Extracted data entries
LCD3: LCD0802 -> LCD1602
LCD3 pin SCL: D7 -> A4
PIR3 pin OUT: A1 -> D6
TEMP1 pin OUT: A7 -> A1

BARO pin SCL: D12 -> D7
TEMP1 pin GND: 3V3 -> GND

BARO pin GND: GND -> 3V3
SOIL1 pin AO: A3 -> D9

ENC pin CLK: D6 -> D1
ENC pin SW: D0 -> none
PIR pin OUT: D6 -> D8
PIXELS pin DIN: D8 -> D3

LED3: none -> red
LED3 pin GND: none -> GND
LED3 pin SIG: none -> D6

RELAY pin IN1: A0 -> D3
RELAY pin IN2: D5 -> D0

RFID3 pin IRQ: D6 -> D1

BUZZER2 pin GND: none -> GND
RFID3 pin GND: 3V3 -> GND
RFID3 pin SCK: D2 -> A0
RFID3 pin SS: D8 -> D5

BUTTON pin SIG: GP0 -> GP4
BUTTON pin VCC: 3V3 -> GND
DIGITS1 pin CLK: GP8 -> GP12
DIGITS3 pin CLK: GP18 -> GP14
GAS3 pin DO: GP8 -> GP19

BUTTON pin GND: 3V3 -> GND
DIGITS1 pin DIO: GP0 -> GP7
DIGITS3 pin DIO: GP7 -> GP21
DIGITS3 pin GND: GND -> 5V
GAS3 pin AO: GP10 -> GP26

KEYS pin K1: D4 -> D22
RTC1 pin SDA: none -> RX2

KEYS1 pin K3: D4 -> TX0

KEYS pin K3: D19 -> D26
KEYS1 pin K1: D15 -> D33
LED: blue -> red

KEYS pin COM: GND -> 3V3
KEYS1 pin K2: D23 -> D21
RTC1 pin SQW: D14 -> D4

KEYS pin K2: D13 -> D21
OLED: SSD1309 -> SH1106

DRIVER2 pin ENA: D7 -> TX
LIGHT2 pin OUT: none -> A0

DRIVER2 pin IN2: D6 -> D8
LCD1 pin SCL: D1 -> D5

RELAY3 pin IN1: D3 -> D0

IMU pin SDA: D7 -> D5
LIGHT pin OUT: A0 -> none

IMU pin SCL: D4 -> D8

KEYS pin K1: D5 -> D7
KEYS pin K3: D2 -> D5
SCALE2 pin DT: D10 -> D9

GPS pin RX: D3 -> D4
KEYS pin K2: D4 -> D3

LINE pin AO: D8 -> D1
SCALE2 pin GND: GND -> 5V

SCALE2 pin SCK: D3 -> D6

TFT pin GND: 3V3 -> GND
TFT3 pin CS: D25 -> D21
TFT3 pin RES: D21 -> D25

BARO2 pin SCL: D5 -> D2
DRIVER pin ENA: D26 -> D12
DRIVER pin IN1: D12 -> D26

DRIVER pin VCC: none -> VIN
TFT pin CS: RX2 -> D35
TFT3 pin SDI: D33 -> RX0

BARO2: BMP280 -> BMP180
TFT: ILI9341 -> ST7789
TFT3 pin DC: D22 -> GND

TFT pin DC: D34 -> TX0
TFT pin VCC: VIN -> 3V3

◆ Exercise instructions
Using the data above, repeat exactly the lines that begin at the line with "KEYS pin K2: D4 -> D3" and end at the line with "TFT3 pin SDI: D33 -> RX0", both ends included.

◆ Reply to the task
KEYS pin K2: D4 -> D3

LINE pin AO: D8 -> D1
SCALE2 pin GND: GND -> 5V

SCALE2 pin SCK: D3 -> D6

TFT pin GND: 3V3 -> GND
TFT3 pin CS: D25 -> D21
TFT3 pin RES: D21 -> D25

BARO2 pin SCL: D5 -> D2
DRIVER pin ENA: D26 -> D12
DRIVER pin IN1: D12 -> D26

DRIVER pin VCC: none -> VIN
TFT pin CS: RX2 -> D35
TFT3 pin SDI: D33 -> RX0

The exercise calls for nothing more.